## About this task
Write the records out again without change. Leave the pictures behind.

BEGIN

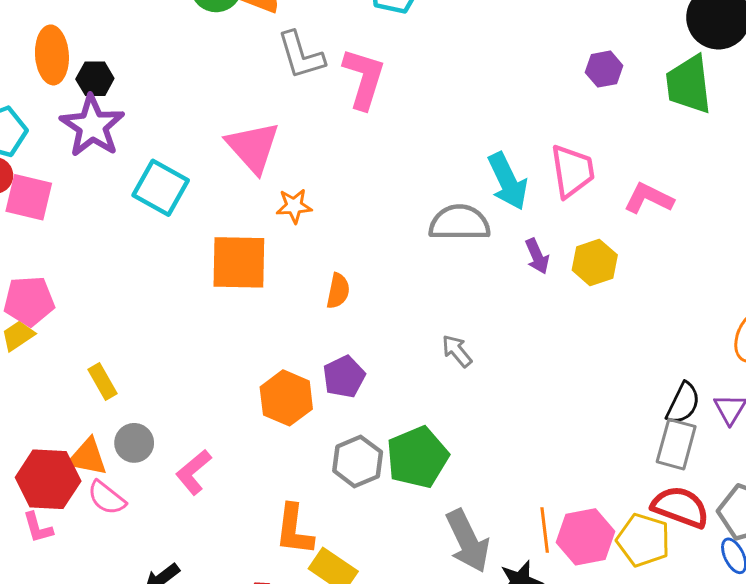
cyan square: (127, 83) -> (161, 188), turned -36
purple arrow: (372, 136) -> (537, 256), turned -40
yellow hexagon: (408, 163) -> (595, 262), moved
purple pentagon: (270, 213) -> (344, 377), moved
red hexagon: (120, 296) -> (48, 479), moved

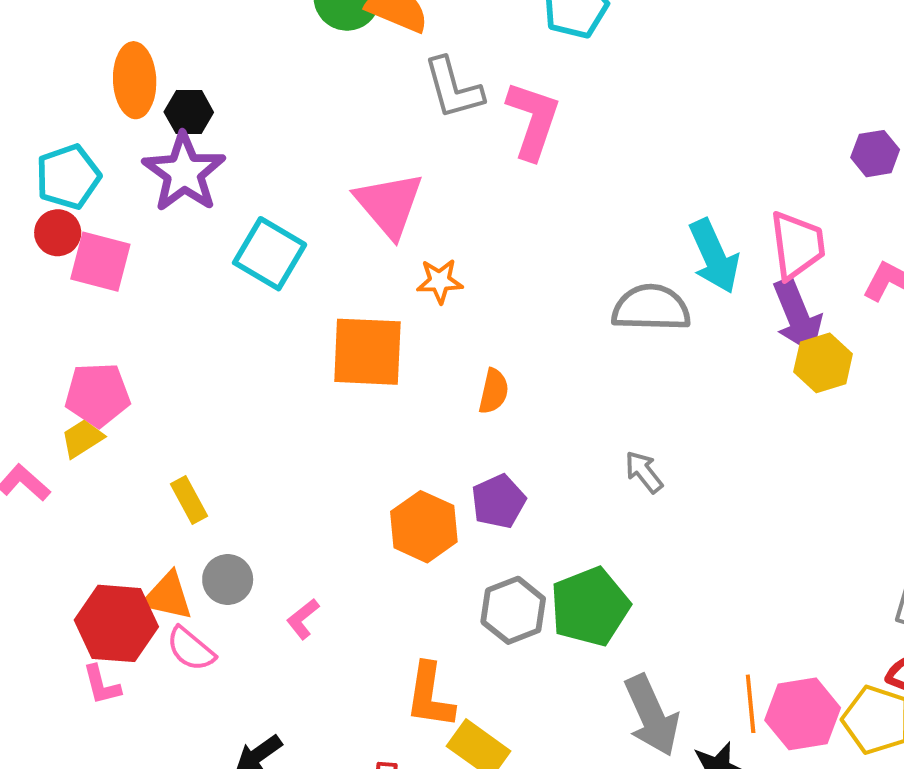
purple hexagon: (604, 69) -> (875, 154), moved
purple arrow: (537, 256) -> (797, 316), moved, size x1.6
pink L-shape: (194, 472) -> (303, 619), size x0.7

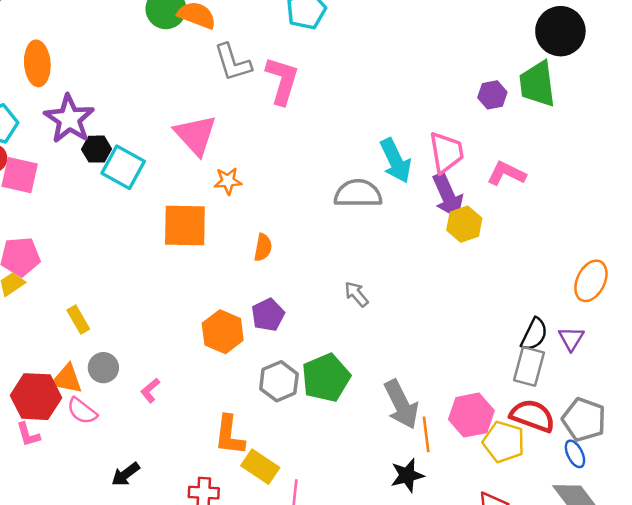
black hexagon: (189, 112) -> (96, 149), moved
pink hexagon: (803, 714) -> (471, 415), moved
gray arrow: (652, 715) -> (401, 404), moved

END

## Final answer
cyan square: (127, 83) -> (161, 188), turned -36
purple arrow: (372, 136) -> (537, 256), turned -40
yellow hexagon: (408, 163) -> (595, 262), moved
purple pentagon: (270, 213) -> (344, 377), moved
red hexagon: (120, 296) -> (48, 479), moved

purple hexagon: (604, 69) -> (875, 154), moved
purple arrow: (537, 256) -> (797, 316), moved, size x1.6
pink L-shape: (194, 472) -> (303, 619), size x0.7

black hexagon: (189, 112) -> (96, 149), moved
pink hexagon: (803, 714) -> (471, 415), moved
gray arrow: (652, 715) -> (401, 404), moved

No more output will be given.